• [PROBLEM TO WORK ON] When a line in the data below includes "green", pick it out and copy it.

[Revision tracking records]
++++

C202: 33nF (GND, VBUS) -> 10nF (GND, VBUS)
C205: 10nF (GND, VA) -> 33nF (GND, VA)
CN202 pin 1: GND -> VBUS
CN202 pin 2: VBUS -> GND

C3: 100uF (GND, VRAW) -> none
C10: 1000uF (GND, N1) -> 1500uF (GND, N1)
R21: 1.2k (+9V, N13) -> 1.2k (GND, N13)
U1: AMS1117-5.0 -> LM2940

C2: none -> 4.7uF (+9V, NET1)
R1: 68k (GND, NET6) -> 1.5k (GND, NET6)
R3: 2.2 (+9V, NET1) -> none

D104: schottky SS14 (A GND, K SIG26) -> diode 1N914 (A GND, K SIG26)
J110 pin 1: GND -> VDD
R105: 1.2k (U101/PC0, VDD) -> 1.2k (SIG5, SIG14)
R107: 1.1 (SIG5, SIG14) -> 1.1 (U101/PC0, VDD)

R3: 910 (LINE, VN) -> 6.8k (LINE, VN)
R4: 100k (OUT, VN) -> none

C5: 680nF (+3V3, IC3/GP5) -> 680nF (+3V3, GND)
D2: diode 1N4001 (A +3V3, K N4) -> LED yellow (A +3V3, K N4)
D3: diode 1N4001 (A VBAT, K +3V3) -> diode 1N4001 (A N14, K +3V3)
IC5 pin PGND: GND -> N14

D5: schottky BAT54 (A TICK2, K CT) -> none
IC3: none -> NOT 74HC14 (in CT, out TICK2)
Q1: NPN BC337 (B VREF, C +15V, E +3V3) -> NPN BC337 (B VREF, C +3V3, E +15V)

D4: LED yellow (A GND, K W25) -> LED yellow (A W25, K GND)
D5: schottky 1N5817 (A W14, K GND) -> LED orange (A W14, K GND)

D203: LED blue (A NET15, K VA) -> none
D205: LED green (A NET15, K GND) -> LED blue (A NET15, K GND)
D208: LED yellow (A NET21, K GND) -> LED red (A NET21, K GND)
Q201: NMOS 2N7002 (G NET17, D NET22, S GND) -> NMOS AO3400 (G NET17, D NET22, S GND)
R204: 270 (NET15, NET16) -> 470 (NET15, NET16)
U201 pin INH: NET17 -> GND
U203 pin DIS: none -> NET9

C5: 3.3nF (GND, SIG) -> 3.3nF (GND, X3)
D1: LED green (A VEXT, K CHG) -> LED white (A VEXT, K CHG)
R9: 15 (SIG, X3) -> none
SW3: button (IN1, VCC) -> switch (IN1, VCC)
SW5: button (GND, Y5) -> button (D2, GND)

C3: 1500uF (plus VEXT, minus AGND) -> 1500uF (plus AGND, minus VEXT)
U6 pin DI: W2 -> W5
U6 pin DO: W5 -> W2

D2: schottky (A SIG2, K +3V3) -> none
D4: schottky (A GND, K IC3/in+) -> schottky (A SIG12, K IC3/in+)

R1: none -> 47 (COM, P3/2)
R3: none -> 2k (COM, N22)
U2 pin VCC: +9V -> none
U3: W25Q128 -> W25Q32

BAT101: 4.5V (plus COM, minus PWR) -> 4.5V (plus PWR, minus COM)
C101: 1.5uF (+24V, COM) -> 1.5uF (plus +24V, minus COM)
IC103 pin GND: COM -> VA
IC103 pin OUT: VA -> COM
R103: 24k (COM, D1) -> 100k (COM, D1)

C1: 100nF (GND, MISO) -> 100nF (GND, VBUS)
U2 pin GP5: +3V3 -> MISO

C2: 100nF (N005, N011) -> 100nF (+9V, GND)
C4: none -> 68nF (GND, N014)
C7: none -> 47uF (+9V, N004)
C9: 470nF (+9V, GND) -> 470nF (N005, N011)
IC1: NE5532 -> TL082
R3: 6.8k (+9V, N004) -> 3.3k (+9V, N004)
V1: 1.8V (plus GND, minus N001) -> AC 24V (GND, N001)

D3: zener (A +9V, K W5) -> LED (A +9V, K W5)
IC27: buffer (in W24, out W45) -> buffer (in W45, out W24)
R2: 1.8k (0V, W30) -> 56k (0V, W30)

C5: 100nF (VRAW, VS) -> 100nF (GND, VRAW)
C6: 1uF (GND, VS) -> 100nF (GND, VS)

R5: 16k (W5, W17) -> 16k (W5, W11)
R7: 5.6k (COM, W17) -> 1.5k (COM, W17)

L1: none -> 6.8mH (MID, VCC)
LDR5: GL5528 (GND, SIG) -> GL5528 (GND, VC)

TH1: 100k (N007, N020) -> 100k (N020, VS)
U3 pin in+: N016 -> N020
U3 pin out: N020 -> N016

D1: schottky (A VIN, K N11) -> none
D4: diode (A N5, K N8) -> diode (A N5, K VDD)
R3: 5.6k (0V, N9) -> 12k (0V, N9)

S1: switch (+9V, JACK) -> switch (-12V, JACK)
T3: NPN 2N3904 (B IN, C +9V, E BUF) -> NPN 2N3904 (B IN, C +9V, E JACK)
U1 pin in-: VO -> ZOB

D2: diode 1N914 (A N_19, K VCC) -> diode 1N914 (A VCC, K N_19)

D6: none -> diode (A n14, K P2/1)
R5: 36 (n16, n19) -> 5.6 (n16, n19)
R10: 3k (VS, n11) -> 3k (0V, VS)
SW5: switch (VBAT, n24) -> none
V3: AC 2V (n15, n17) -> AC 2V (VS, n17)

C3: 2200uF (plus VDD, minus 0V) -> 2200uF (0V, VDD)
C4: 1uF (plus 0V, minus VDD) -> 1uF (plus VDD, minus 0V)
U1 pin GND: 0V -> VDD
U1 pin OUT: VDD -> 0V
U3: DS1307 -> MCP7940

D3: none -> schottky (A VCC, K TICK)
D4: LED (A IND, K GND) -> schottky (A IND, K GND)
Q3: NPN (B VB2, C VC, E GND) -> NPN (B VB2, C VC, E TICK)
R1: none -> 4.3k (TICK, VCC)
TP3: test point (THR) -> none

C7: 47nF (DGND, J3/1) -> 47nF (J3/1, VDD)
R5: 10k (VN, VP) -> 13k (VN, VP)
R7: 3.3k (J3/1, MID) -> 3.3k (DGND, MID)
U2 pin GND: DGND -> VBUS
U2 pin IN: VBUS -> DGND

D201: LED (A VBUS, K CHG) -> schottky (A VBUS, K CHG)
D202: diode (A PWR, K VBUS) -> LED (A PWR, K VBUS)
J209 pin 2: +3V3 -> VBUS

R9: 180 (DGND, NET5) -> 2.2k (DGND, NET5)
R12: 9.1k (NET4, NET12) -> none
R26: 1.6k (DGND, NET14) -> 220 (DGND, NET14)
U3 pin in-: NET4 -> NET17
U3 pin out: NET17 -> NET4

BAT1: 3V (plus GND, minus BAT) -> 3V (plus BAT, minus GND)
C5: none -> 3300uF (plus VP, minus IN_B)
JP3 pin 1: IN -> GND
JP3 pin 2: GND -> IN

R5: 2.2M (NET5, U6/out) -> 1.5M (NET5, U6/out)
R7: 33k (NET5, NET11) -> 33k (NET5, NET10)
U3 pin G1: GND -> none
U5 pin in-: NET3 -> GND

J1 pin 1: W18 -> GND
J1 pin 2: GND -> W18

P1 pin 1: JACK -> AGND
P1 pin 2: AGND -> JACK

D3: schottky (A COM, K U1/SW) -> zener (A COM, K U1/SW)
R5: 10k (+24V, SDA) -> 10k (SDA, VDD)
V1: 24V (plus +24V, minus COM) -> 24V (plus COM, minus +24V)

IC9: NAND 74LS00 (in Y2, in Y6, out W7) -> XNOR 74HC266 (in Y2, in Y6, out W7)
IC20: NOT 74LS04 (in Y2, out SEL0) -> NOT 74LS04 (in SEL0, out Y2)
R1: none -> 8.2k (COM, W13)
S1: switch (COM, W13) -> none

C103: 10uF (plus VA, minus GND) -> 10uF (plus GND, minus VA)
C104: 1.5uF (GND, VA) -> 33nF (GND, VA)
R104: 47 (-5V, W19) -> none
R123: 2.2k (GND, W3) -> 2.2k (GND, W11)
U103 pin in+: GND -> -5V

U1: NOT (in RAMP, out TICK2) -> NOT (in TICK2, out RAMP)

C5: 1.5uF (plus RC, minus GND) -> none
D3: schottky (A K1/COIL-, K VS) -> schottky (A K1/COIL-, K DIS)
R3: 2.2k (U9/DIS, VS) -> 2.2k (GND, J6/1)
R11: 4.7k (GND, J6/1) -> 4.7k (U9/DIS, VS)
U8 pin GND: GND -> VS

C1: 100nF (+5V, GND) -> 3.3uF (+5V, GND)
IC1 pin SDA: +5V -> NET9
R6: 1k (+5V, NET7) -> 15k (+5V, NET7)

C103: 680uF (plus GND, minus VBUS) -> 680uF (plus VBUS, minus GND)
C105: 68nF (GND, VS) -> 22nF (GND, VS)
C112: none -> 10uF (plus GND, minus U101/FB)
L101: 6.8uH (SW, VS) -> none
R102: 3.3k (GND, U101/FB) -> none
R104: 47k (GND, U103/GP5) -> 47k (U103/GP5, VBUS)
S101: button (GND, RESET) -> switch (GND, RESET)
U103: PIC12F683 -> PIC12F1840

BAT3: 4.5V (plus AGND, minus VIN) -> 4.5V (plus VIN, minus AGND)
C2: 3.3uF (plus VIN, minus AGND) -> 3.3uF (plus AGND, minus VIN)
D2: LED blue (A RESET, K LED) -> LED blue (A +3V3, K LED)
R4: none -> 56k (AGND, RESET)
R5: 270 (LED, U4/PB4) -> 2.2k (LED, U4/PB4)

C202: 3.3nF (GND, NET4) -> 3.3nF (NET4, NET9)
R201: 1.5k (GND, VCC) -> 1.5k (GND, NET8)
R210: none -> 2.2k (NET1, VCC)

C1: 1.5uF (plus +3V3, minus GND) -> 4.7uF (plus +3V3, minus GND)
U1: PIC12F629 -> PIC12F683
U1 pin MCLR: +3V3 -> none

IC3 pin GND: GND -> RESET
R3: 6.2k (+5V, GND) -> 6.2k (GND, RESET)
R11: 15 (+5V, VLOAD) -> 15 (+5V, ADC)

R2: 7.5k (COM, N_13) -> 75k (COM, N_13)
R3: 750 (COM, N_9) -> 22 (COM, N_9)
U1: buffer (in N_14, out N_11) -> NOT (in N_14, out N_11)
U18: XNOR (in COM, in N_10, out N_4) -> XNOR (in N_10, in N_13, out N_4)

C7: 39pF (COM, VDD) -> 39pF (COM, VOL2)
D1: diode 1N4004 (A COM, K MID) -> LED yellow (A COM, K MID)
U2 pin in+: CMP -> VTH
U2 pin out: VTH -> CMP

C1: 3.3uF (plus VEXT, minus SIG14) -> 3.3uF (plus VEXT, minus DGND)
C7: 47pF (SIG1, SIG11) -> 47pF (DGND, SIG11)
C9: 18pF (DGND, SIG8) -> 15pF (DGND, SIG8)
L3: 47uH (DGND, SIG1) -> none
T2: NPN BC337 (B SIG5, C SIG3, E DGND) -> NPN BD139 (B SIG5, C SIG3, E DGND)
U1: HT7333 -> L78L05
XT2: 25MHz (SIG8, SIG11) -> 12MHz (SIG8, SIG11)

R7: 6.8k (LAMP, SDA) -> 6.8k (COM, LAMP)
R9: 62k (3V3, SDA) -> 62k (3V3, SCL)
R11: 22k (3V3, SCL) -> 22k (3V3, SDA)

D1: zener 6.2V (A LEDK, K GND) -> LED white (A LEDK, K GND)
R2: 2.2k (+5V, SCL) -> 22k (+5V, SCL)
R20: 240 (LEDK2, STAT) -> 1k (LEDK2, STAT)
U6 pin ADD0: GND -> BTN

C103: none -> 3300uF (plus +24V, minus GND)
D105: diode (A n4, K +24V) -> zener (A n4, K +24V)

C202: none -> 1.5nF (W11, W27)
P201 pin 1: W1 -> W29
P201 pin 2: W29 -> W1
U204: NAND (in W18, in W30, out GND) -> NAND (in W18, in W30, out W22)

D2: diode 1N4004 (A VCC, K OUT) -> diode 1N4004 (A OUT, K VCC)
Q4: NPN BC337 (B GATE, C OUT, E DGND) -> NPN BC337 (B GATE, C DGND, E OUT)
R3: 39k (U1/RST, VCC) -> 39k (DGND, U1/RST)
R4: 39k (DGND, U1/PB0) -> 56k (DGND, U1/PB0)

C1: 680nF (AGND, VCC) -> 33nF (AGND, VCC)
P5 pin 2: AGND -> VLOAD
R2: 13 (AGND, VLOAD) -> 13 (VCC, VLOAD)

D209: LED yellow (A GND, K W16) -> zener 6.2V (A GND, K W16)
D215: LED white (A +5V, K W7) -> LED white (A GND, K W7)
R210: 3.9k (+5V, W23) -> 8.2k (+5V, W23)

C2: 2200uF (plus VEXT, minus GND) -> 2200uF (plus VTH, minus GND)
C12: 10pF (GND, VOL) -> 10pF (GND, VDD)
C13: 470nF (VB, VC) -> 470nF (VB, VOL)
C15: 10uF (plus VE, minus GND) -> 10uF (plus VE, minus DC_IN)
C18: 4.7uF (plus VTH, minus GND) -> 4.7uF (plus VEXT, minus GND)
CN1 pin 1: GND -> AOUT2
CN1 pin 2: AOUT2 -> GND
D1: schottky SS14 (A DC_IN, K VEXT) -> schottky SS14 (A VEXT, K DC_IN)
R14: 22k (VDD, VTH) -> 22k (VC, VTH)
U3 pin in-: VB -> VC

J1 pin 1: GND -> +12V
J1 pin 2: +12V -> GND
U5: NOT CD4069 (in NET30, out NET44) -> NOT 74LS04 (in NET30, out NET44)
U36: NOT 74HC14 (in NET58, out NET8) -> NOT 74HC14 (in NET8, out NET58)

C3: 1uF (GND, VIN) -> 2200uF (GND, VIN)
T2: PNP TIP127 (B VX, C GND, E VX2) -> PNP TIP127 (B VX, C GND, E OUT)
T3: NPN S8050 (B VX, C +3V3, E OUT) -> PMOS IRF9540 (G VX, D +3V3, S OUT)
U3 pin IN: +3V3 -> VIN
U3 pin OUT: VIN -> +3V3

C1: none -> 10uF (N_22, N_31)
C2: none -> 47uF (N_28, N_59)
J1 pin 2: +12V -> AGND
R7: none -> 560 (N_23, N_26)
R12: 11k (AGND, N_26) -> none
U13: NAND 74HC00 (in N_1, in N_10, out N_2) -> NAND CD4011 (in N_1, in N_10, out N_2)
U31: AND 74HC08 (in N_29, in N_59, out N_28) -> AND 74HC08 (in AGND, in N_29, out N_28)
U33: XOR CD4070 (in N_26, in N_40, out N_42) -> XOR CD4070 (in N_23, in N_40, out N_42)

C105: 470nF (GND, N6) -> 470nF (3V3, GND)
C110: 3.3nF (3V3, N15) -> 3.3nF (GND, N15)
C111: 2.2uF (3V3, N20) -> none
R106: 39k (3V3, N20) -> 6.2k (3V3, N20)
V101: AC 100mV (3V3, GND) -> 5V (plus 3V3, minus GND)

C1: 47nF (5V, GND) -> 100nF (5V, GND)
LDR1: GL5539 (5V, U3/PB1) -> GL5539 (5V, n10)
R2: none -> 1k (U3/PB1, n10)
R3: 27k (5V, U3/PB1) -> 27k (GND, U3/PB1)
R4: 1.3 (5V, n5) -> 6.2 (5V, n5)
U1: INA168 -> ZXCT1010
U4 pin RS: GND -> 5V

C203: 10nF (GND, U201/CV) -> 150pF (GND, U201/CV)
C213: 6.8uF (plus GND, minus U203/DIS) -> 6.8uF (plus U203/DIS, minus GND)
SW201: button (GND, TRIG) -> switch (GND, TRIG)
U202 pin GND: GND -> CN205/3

++++

• [EXERCISE RESULT]
D205: LED green (A NET15, K GND) -> LED blue (A NET15, K GND)
D1: LED green (A VEXT, K CHG) -> LED white (A VEXT, K CHG)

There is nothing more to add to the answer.